START Dataset records

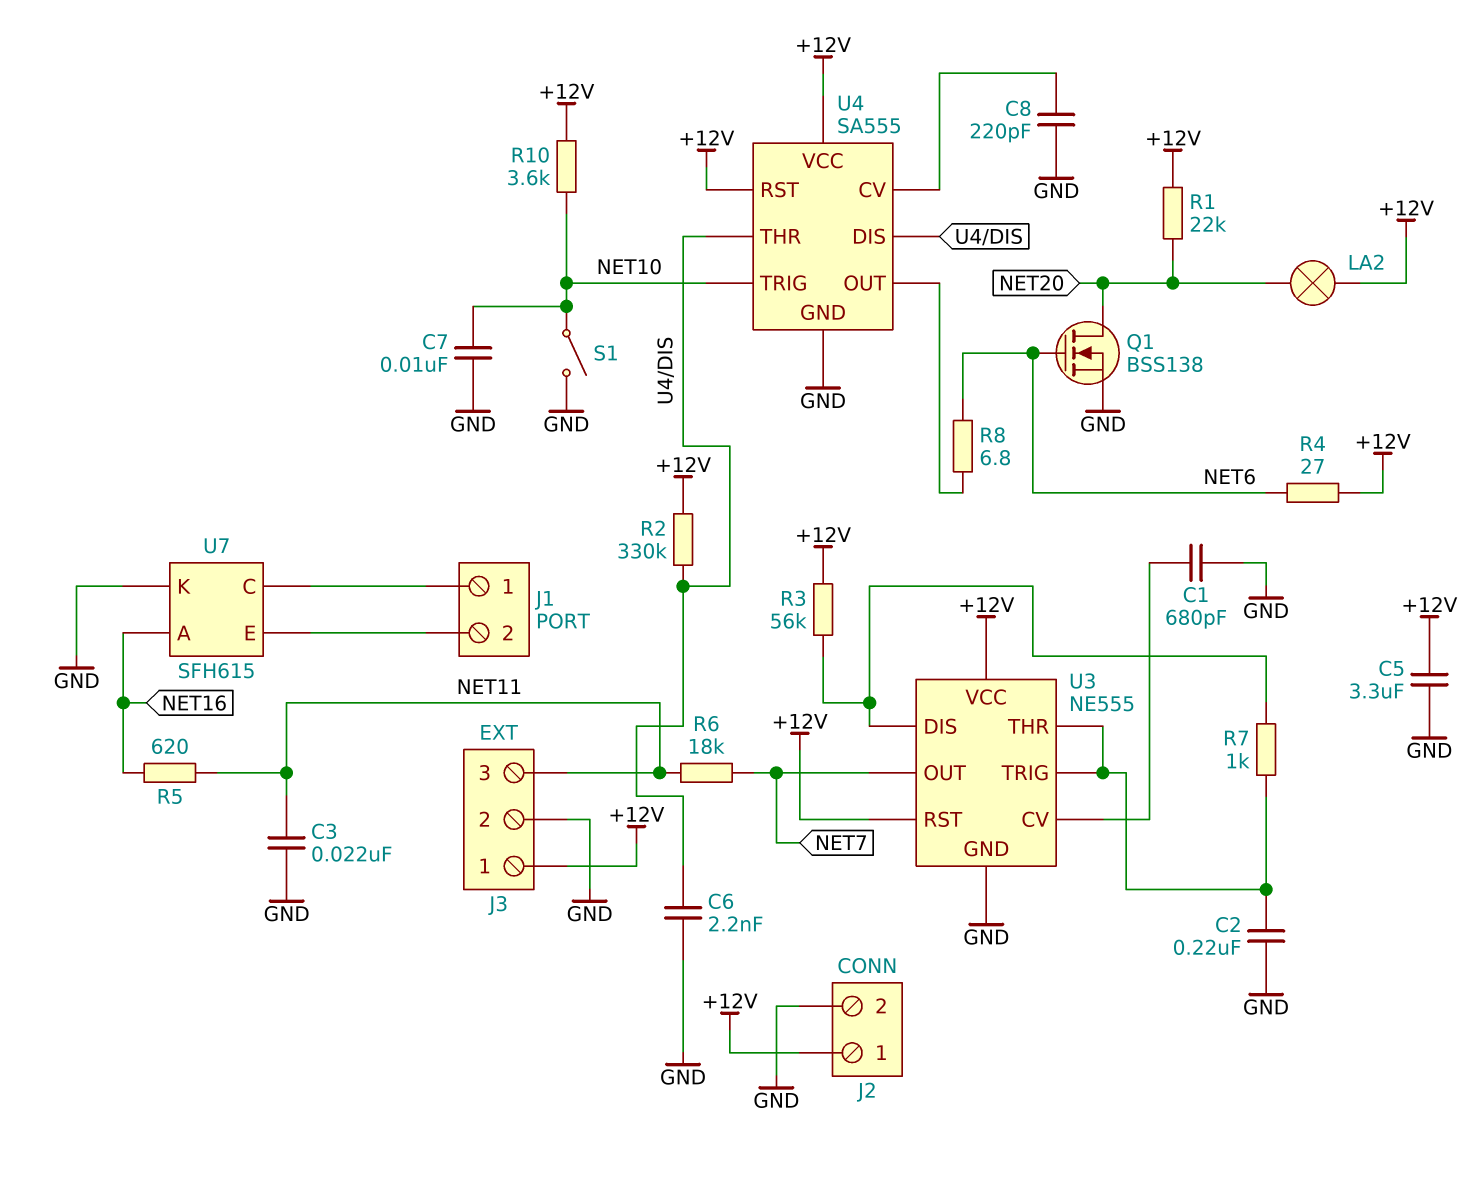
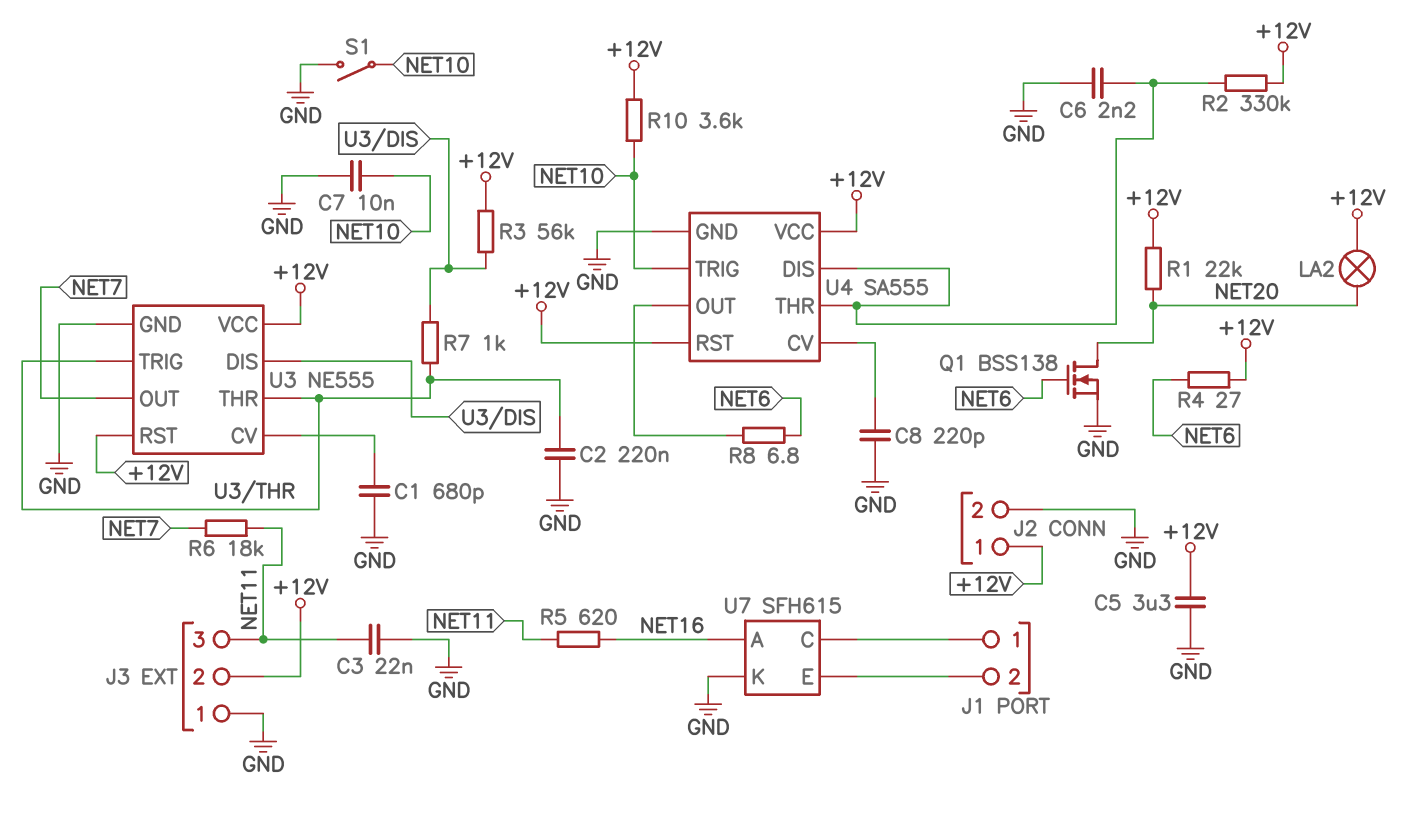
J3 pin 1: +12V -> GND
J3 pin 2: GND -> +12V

END Dataset records
START Dataset records

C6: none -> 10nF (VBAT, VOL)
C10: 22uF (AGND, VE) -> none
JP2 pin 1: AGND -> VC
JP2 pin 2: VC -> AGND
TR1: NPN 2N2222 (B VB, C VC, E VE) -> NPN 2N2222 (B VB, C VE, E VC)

END Dataset records

Exercise objective — Scan the lines above for "C6: none -> 10nF (VBAT, VOL)" and for "TR1: NPN 2N2222". Repeat exactly the line holding each of them and every line in between.

Task response —
C6: none -> 10nF (VBAT, VOL)
C10: 22uF (AGND, VE) -> none
JP2 pin 1: AGND -> VC
JP2 pin 2: VC -> AGND
TR1: NPN 2N2222 (B VB, C VC, E VE) -> NPN 2N2222 (B VB, C VE, E VC)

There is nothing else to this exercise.